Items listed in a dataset
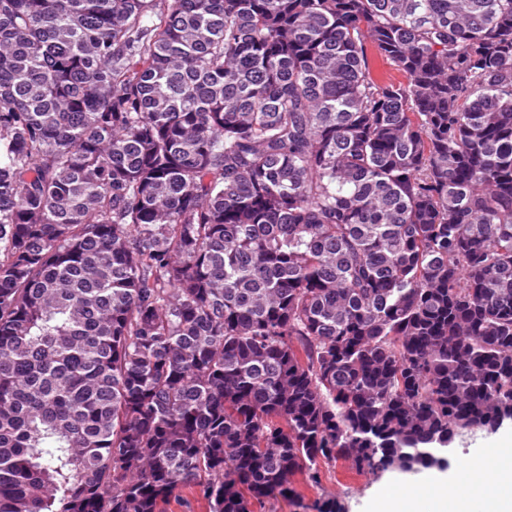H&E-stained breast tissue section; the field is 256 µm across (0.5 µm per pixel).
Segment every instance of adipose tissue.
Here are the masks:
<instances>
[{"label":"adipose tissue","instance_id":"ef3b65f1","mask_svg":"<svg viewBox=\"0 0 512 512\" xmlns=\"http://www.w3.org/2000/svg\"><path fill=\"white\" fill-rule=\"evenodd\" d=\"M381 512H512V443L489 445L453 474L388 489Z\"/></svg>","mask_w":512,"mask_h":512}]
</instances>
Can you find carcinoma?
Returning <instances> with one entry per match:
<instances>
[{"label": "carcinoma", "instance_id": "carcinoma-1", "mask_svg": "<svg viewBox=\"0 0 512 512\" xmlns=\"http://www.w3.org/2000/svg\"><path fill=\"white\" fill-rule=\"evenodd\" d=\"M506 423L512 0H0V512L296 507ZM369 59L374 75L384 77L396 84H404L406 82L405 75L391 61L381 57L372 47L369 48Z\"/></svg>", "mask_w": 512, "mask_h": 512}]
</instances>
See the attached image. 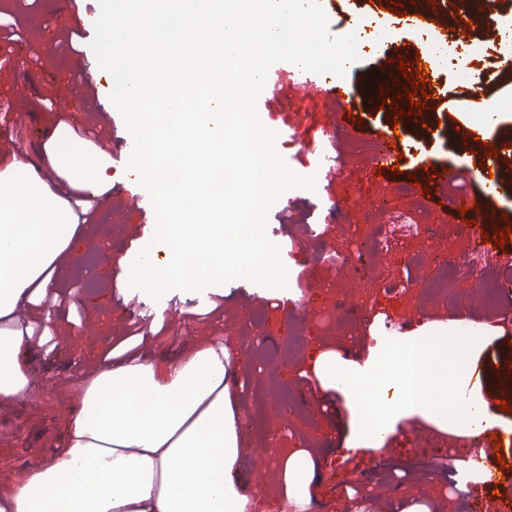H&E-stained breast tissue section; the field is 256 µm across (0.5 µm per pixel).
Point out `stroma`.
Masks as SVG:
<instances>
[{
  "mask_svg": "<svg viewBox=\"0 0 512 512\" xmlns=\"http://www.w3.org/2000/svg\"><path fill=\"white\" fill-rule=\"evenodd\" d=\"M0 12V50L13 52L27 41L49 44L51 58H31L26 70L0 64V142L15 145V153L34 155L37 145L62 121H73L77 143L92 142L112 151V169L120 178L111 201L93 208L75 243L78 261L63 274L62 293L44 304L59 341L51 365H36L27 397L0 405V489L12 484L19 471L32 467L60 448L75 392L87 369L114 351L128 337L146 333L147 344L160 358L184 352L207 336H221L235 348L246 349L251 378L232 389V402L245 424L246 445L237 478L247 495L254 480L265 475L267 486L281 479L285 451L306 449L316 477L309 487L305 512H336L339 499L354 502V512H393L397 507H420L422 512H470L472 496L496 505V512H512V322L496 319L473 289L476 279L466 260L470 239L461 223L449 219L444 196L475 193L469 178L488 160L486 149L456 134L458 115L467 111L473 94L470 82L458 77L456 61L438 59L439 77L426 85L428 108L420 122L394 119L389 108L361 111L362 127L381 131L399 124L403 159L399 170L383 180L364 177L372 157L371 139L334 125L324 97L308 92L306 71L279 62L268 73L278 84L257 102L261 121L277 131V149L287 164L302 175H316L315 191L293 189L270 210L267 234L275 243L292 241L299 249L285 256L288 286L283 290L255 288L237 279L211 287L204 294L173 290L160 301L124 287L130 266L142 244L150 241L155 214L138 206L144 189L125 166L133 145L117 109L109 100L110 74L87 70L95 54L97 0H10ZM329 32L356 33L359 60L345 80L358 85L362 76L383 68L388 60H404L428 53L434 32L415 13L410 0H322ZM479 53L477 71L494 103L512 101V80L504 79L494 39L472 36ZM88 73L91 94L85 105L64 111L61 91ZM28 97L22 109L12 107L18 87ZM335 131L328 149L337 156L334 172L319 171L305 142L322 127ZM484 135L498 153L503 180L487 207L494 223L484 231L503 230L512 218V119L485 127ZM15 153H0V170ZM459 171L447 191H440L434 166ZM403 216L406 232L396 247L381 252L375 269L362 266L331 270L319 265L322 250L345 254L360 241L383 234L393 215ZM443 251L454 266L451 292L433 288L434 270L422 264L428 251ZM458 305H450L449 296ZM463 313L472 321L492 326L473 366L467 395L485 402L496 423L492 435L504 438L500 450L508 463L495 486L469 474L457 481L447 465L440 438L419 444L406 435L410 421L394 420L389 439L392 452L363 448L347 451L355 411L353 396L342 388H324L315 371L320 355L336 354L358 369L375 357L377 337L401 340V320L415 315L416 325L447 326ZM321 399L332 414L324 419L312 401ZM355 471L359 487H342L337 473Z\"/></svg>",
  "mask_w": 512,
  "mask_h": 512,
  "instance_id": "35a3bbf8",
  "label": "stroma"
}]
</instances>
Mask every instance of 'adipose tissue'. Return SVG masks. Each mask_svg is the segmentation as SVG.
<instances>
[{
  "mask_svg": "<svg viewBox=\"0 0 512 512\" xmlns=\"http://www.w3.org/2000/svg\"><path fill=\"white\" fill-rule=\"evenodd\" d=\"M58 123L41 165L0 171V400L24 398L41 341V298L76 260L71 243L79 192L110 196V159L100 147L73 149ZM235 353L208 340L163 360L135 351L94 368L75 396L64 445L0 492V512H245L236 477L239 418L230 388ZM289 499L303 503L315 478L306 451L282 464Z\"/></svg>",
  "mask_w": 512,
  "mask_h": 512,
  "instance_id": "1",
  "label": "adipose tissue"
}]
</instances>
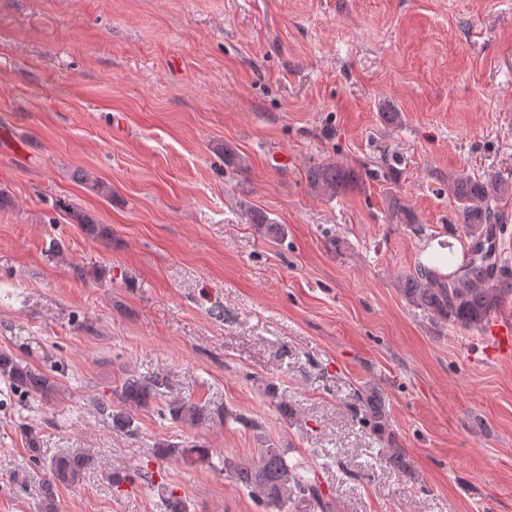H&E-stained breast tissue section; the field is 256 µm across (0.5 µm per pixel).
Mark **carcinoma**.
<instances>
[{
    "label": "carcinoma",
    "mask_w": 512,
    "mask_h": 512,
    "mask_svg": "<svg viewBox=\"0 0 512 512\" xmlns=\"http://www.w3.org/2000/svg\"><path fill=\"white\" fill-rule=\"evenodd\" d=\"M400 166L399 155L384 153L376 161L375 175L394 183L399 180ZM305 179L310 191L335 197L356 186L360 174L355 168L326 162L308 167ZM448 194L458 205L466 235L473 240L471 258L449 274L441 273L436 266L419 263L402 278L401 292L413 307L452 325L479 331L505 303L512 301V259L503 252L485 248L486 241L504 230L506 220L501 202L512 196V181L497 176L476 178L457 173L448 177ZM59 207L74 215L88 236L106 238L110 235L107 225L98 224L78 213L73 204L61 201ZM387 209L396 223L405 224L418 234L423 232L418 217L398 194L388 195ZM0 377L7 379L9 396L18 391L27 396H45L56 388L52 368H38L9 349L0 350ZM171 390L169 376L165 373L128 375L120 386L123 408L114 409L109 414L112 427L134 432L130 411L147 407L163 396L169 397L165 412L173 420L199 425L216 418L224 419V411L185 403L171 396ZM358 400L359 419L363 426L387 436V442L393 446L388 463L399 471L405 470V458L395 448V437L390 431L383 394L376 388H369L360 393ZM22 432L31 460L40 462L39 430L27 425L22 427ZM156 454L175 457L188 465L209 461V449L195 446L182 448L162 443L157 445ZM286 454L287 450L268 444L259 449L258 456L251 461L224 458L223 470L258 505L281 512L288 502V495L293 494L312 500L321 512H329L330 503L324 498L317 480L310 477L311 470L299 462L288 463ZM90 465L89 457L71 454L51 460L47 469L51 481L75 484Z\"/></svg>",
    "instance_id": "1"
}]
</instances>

The request ->
Wherever a line in the data above holds "every", copy that line.

Response to this exercise ->
Segment every instance of adipose tissue.
Mask every instance of 'adipose tissue'. Return SVG masks. Each mask_svg is the segmentation as SVG.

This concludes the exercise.